THE TASK
Only lines with the word "none" belong in the answer; copy them from the records below.

DATA
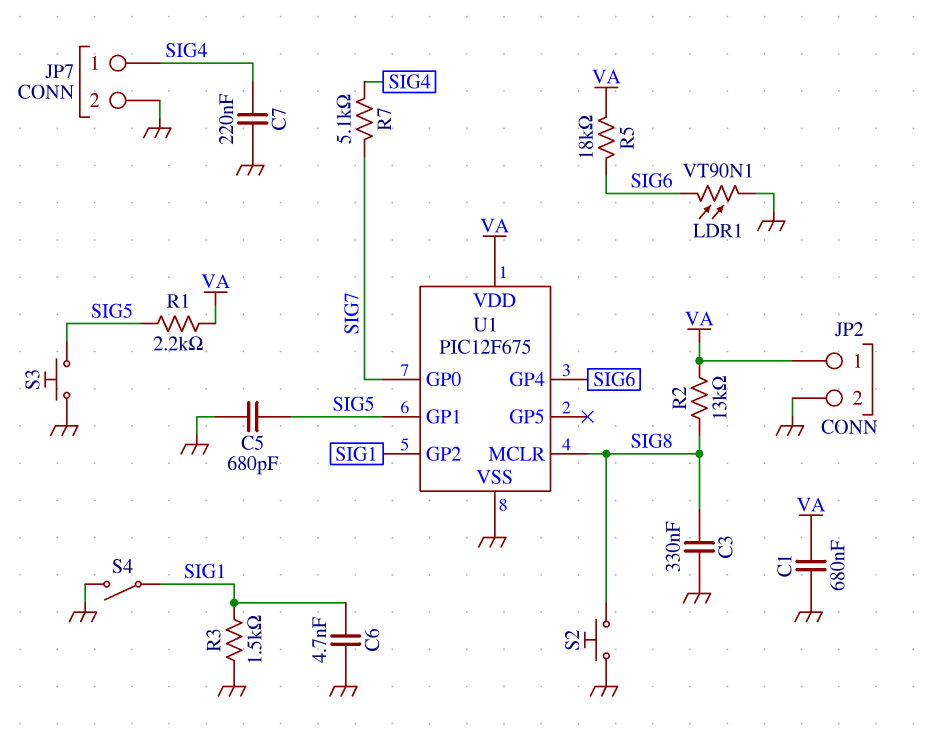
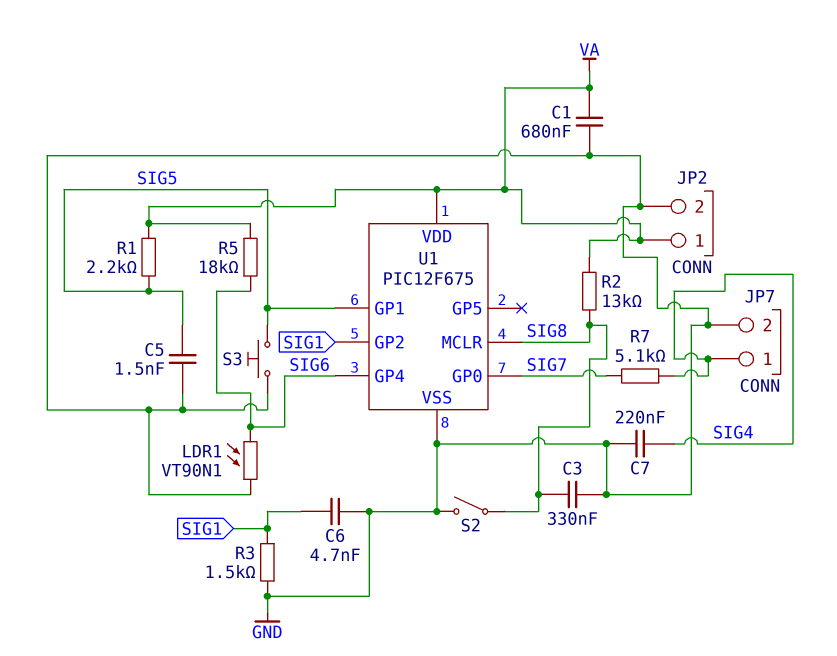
C5: 680pF (GND, SIG5) -> 1.5nF (GND, SIG5)
S2: button (GND, SIG8) -> switch (GND, SIG8)
S4: switch (GND, SIG1) -> none

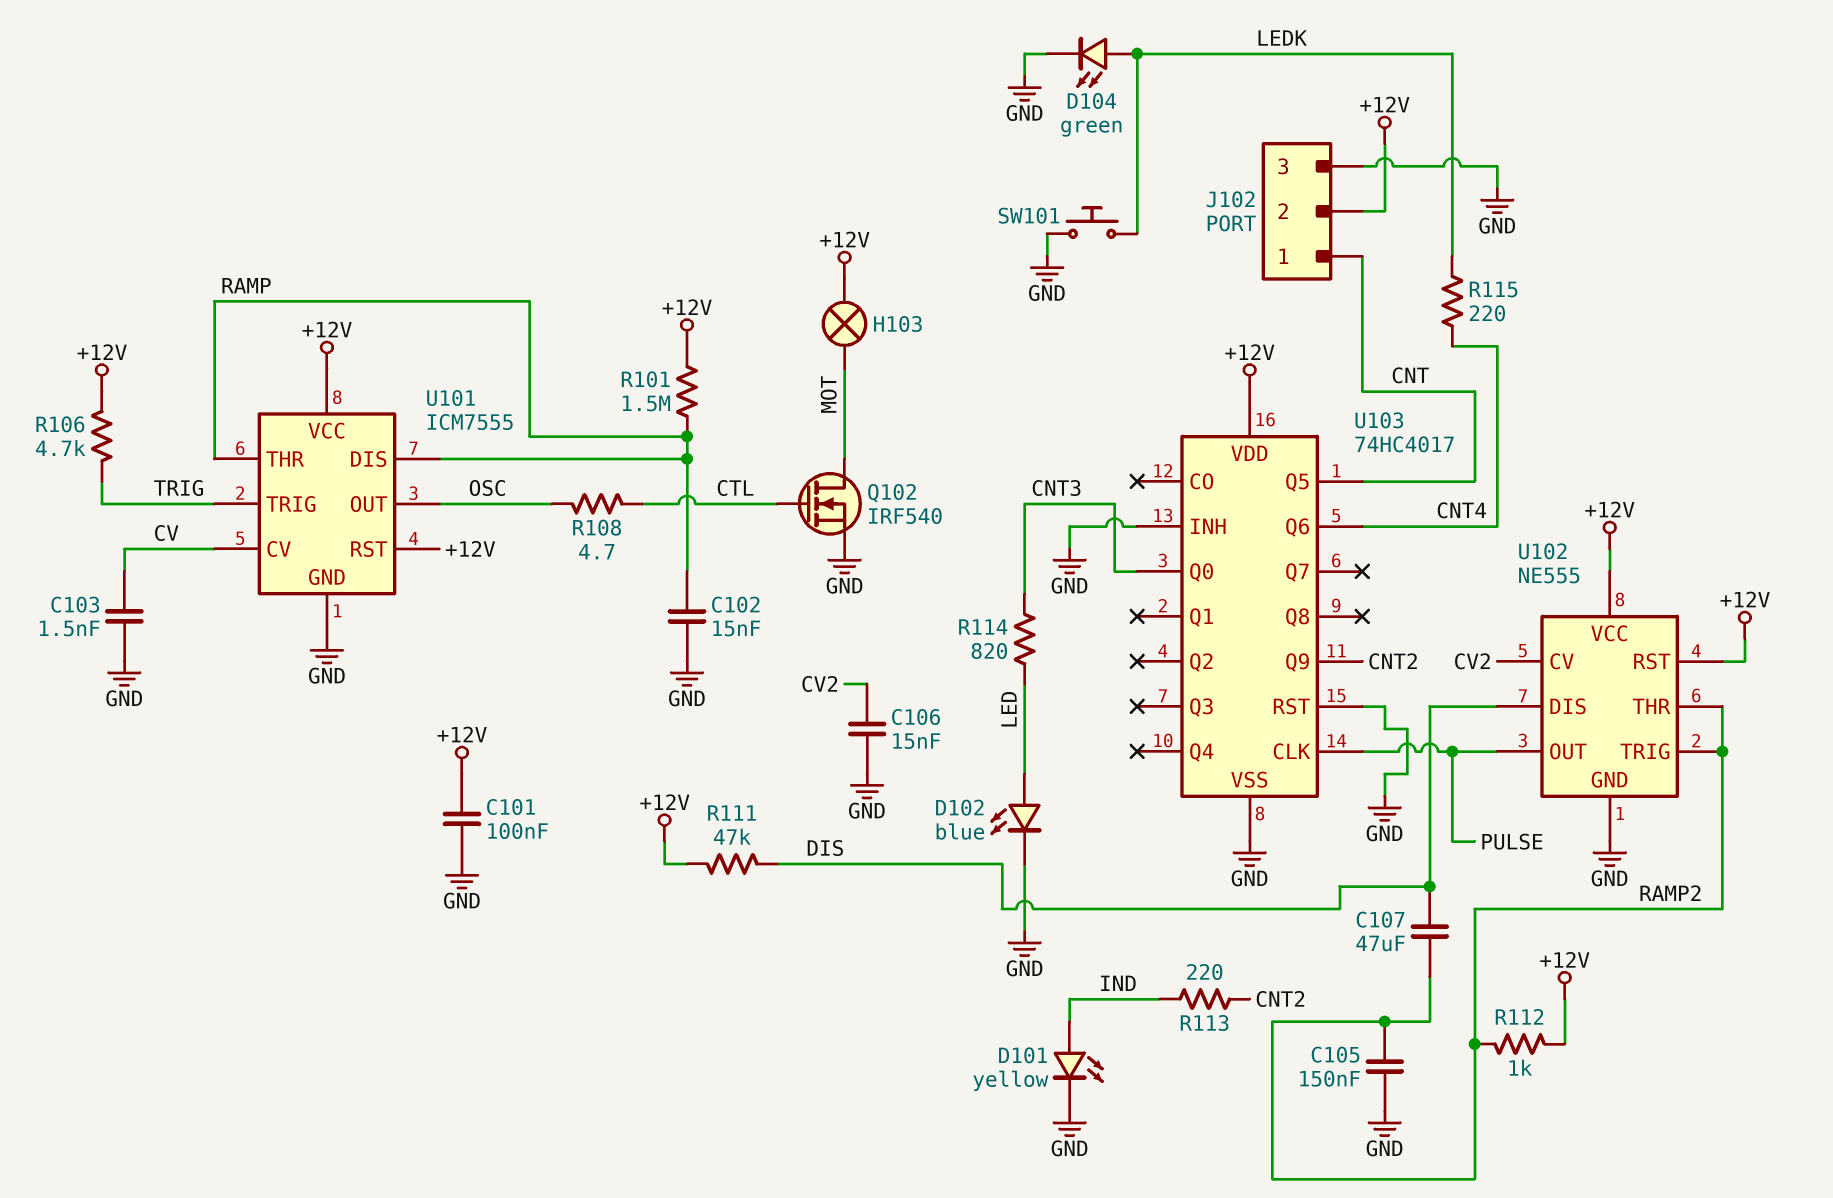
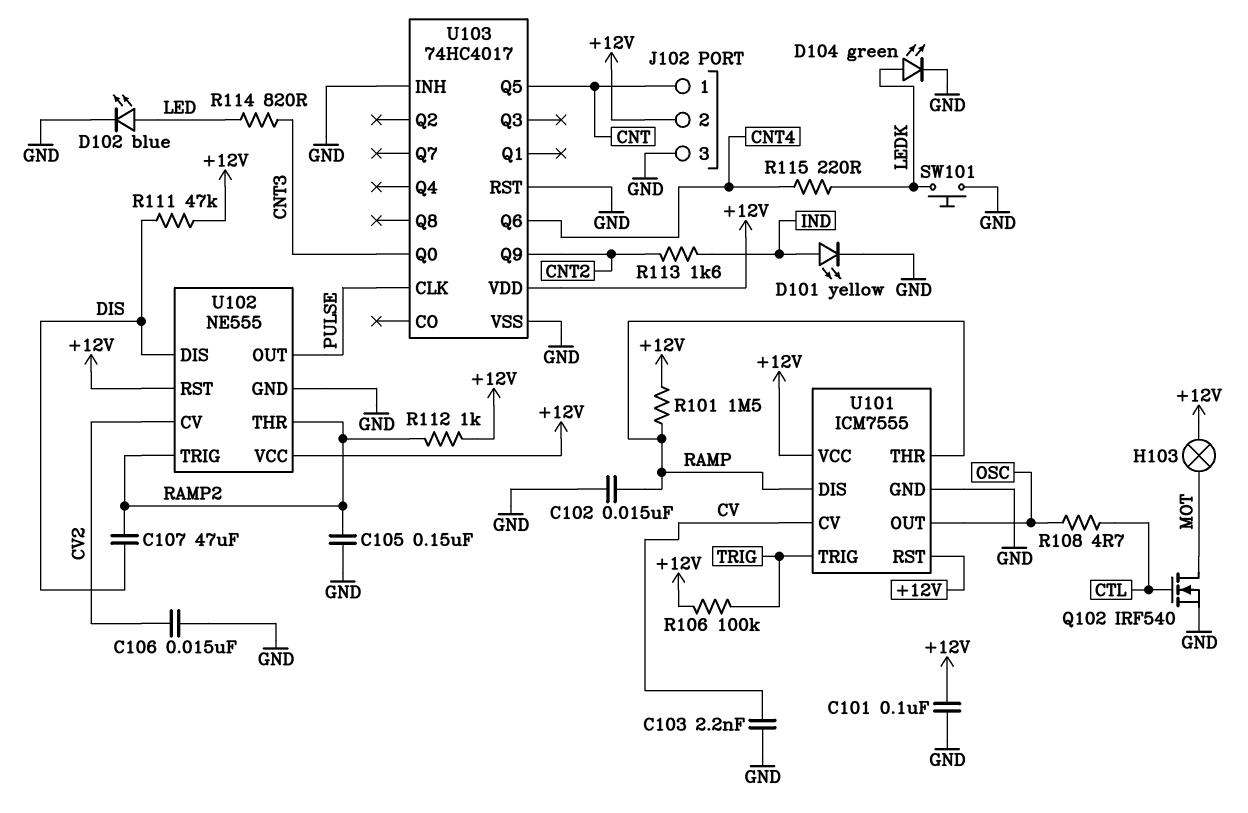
C103: 1.5nF (CV, GND) -> 2.2nF (CV, GND)
R106: 4.7k (+12V, TRIG) -> 100k (+12V, TRIG)
R113: 220 (CNT2, IND) -> 1.6k (CNT2, IND)

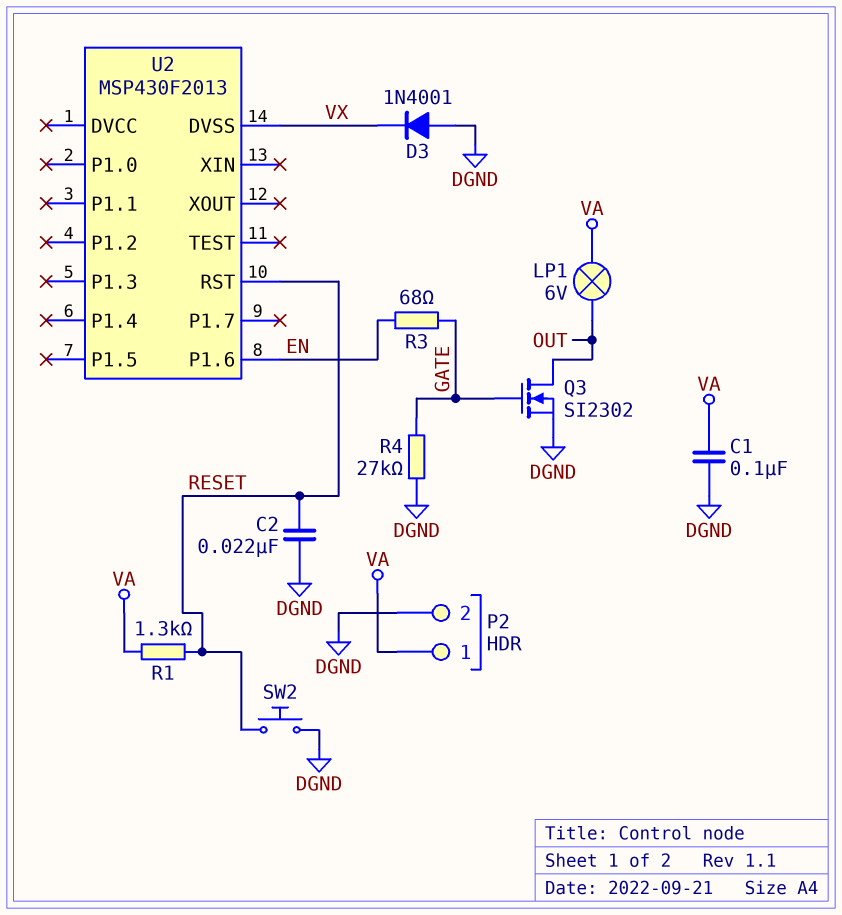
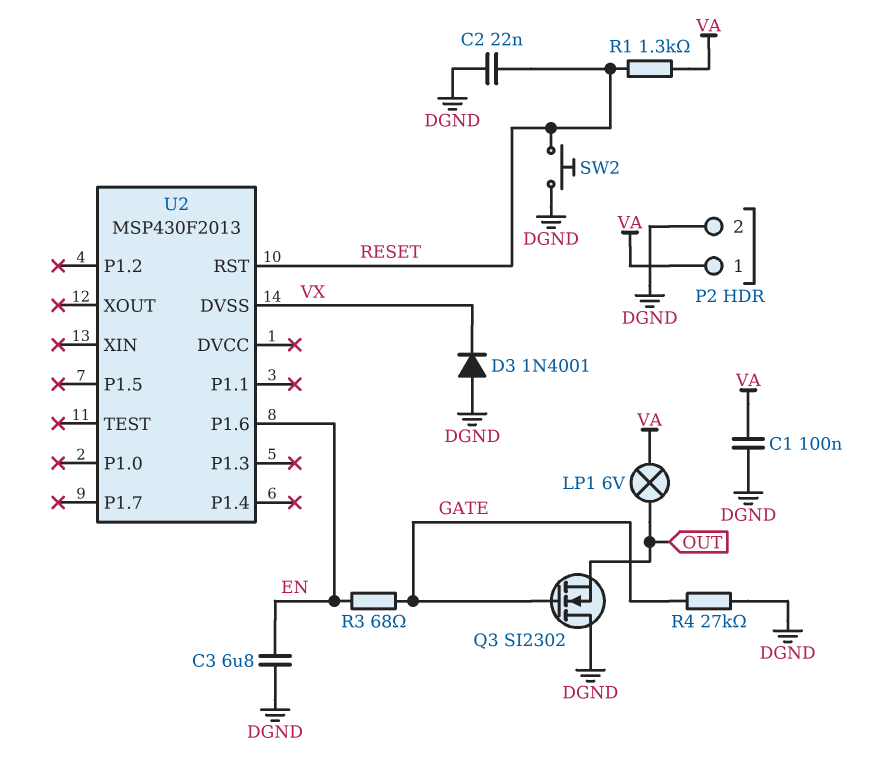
C3: none -> 6.8uF (DGND, EN)
Q3: NMOS SI2302 (G GATE, D OUT, S DGND) -> NMOS SI2302 (G GATE, D DGND, S OUT)

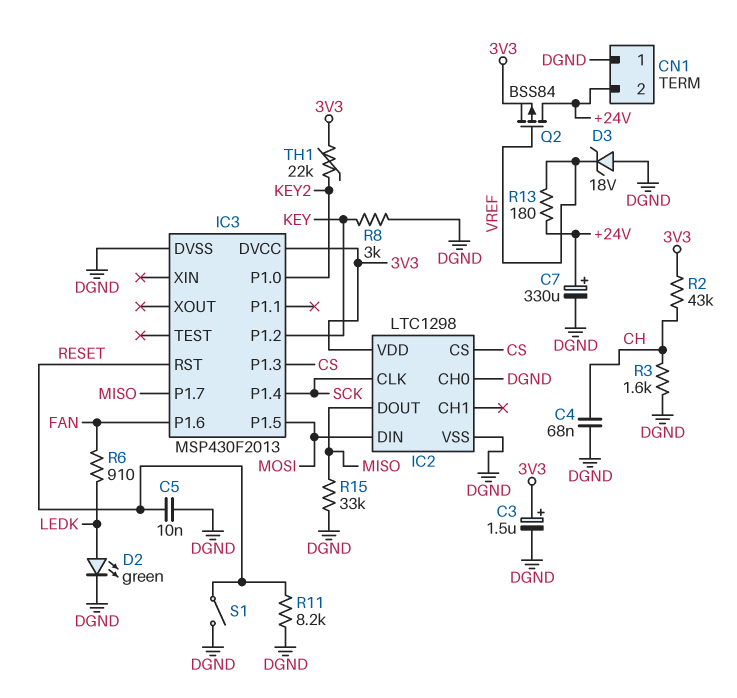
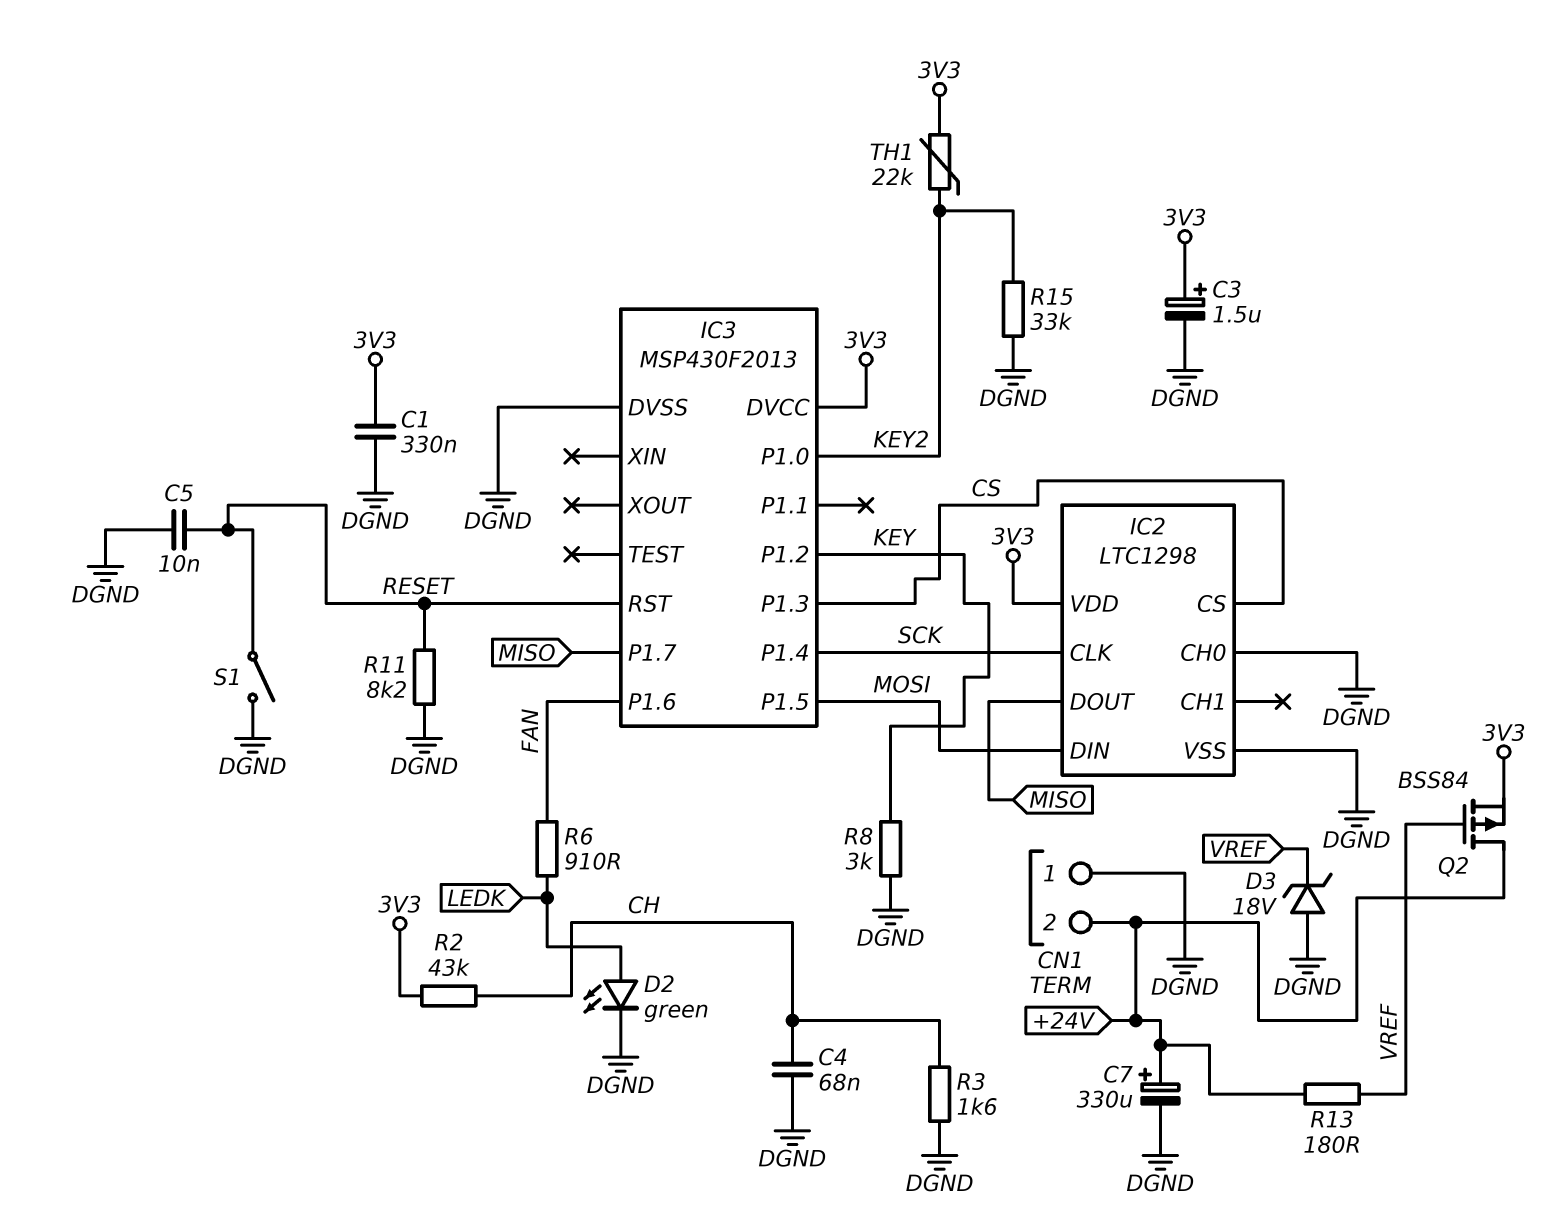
C1: none -> 330nF (3V3, DGND)
R15: 33k (DGND, MISO) -> 33k (DGND, KEY2)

SOLUTION FOR THIS PROBLEM
S4: switch (GND, SIG1) -> none
C3: none -> 6.8uF (DGND, EN)
C1: none -> 330nF (3V3, DGND)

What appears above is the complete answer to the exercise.